- What the exercise asks
Below is a listing. Set down exactly the lines from the one containing "(223, 386) = (133, 274): yellow" through the one containing "(622, 352) = (355, 344): blue marker -> none", both ends included, and leave out the rest.
*** Input for this task
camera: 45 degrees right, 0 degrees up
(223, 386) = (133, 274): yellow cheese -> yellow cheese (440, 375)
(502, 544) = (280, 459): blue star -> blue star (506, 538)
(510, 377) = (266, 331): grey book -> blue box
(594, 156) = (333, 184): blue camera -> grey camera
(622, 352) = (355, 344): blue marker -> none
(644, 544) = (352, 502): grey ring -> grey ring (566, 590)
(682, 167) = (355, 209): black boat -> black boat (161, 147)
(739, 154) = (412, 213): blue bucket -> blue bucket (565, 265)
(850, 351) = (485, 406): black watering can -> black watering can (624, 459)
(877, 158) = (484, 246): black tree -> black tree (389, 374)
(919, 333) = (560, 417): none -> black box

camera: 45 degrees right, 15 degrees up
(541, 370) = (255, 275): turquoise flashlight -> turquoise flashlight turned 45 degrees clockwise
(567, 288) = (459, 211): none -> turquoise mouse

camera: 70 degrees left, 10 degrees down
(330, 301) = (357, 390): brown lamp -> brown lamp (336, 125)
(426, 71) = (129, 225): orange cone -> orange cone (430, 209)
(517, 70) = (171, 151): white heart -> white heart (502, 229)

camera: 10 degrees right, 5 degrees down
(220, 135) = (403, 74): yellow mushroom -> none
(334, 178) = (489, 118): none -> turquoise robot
******
- Response box
(223, 386) = (133, 274): yellow cheese -> yellow cheese (440, 375)
(502, 544) = (280, 459): blue star -> blue star (506, 538)
(510, 377) = (266, 331): grey book -> blue box
(594, 156) = (333, 184): blue camera -> grey camera
(622, 352) = (355, 344): blue marker -> none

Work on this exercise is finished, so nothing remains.